━━━ Data excerpts

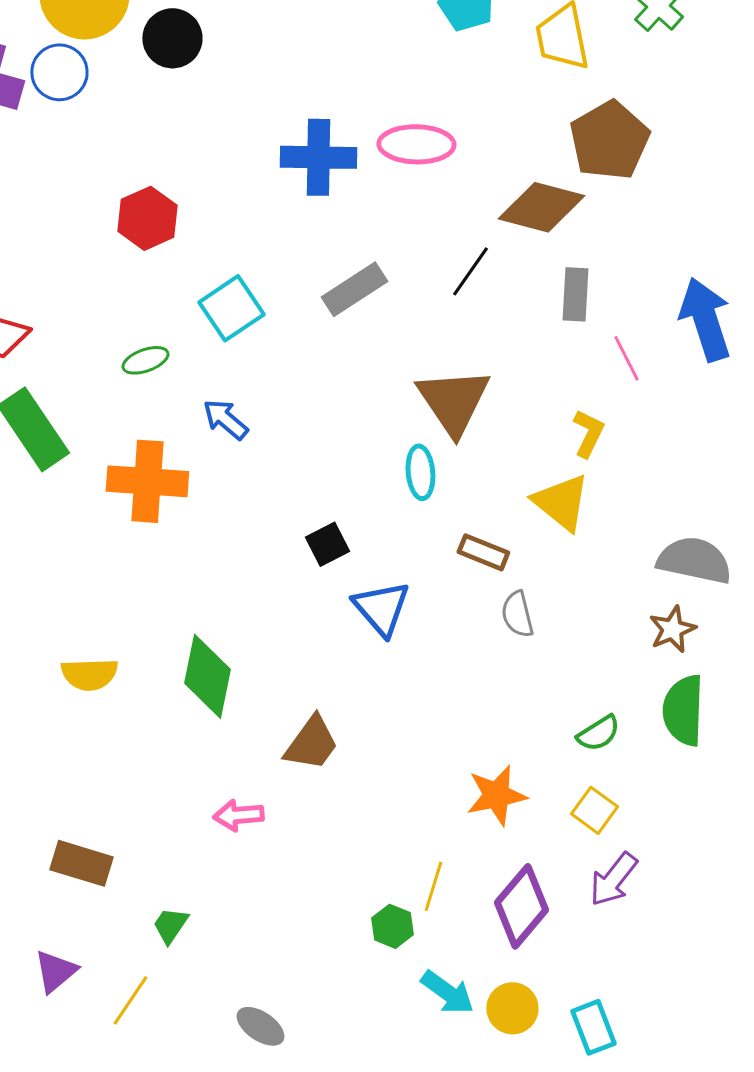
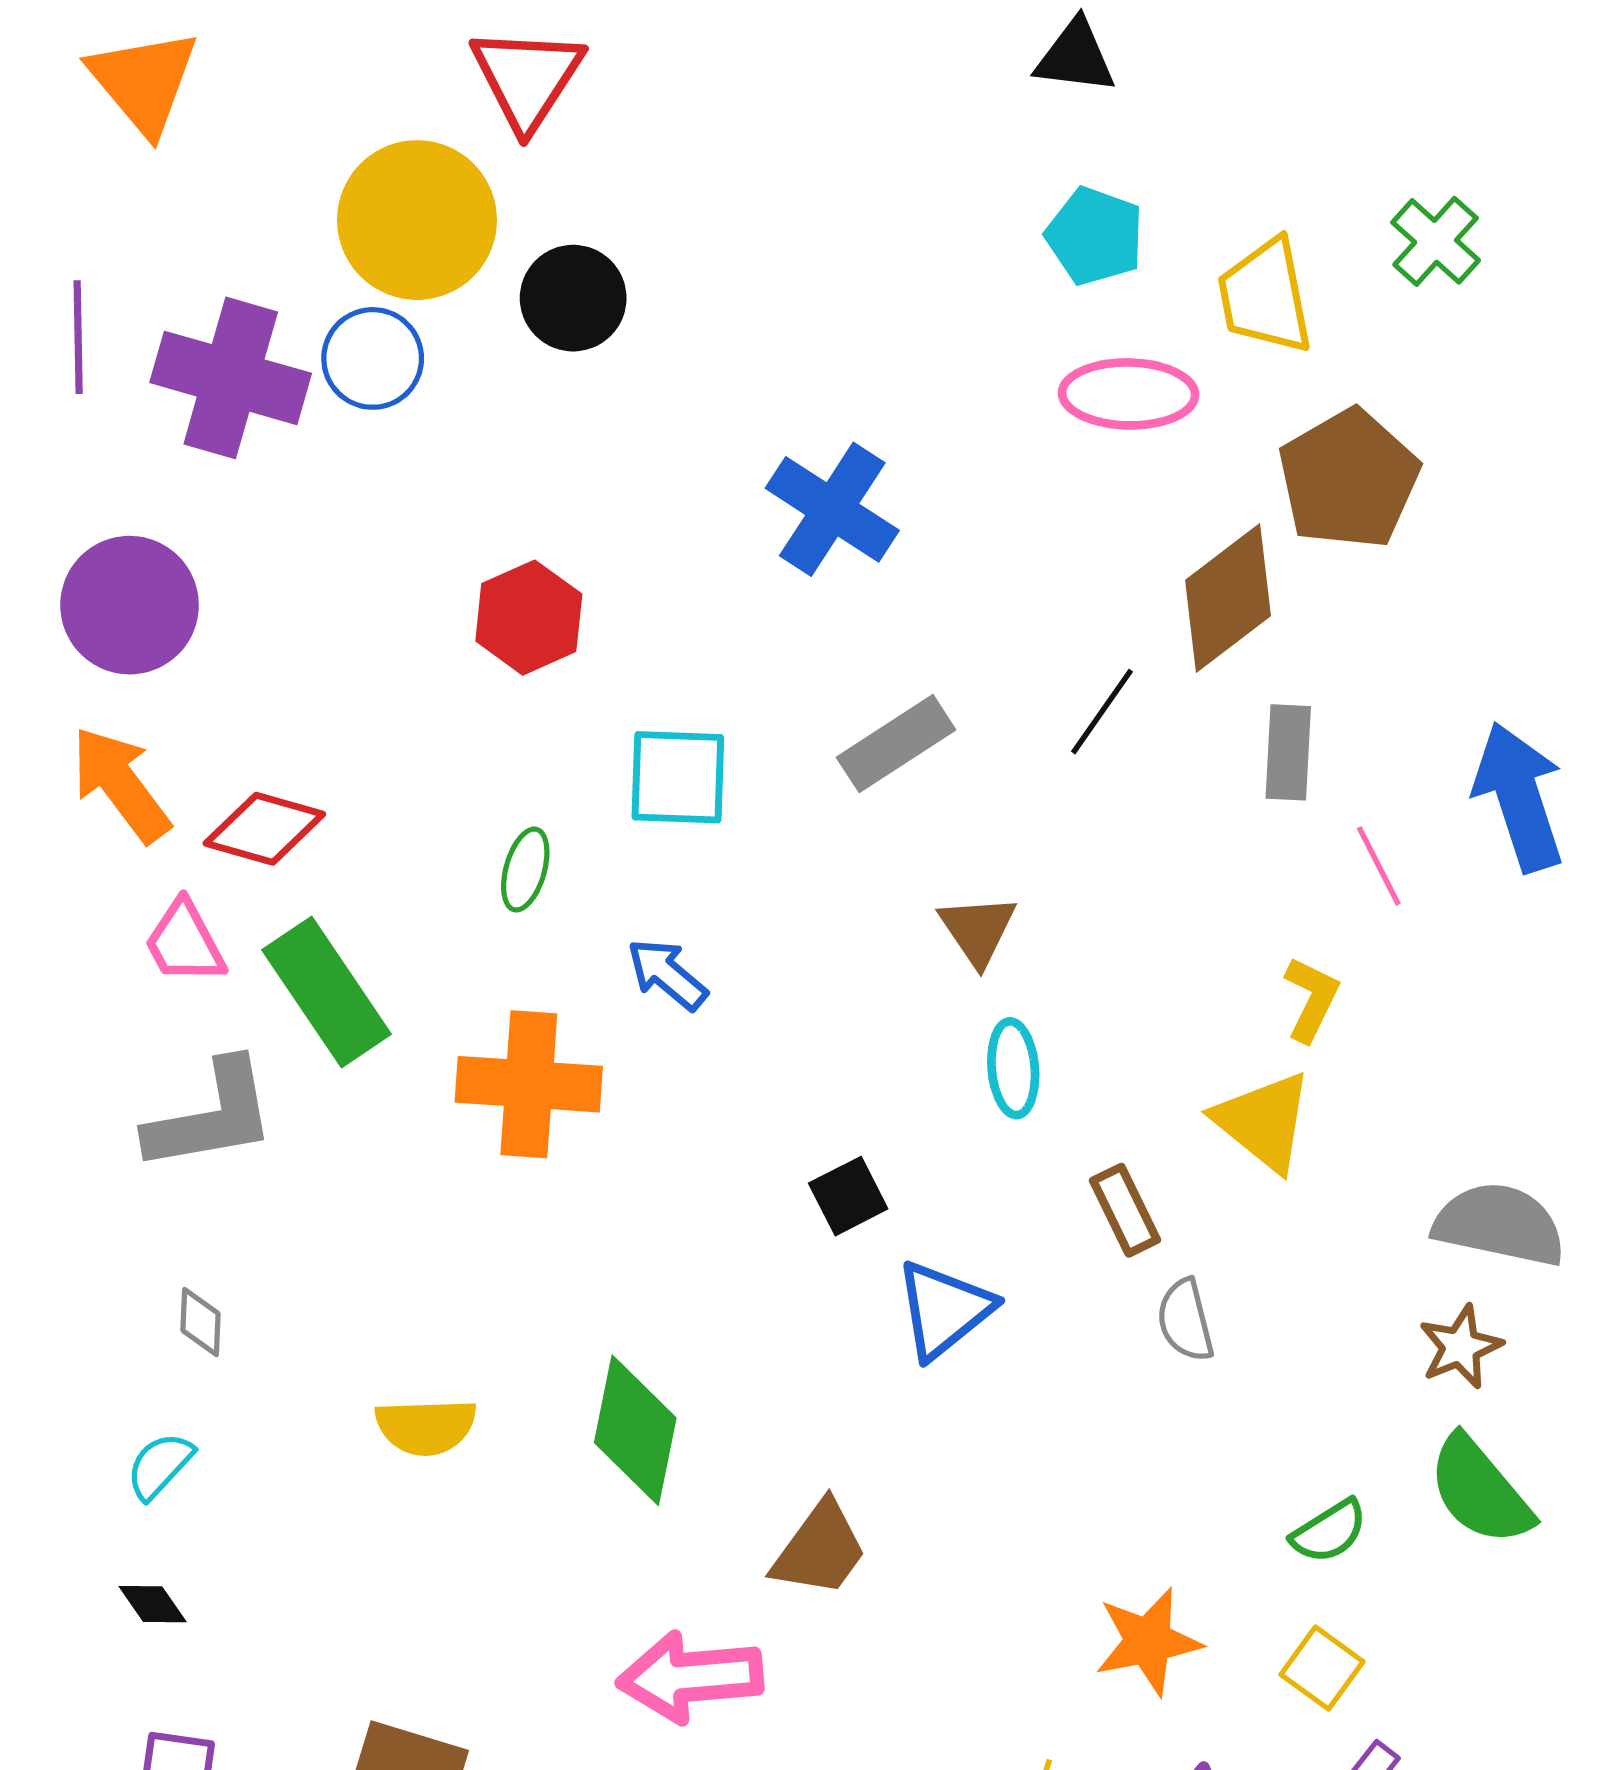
pink ellipse: (416, 144) -> (1129, 394), moved
blue cross: (318, 157) -> (832, 509), turned 32
brown diamond: (541, 207) -> (1228, 598), turned -52
cyan square: (231, 308) -> (678, 777), turned 36
green ellipse: (145, 360) -> (525, 870), turned -54
brown triangle: (453, 401) -> (978, 930), moved, size x0.6
brown rectangle: (483, 552) -> (1125, 1210), turned 42
blue triangle: (381, 608) -> (944, 1310), turned 32
green semicircle: (683, 710) -> (1480, 1491), turned -42
pink arrow: (238, 815) -> (690, 1677), size x1.6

━━━━━━

=== What is being asked ===
Everything in the data must be printed verbatim except the pictures.

=== Solved problem ===
pink ellipse: (416, 144) -> (1129, 394), moved
blue cross: (318, 157) -> (832, 509), turned 32
brown diamond: (541, 207) -> (1228, 598), turned -52
cyan square: (231, 308) -> (678, 777), turned 36
green ellipse: (145, 360) -> (525, 870), turned -54
brown triangle: (453, 401) -> (978, 930), moved, size x0.6
brown rectangle: (483, 552) -> (1125, 1210), turned 42
blue triangle: (381, 608) -> (944, 1310), turned 32
green semicircle: (683, 710) -> (1480, 1491), turned -42
pink arrow: (238, 815) -> (690, 1677), size x1.6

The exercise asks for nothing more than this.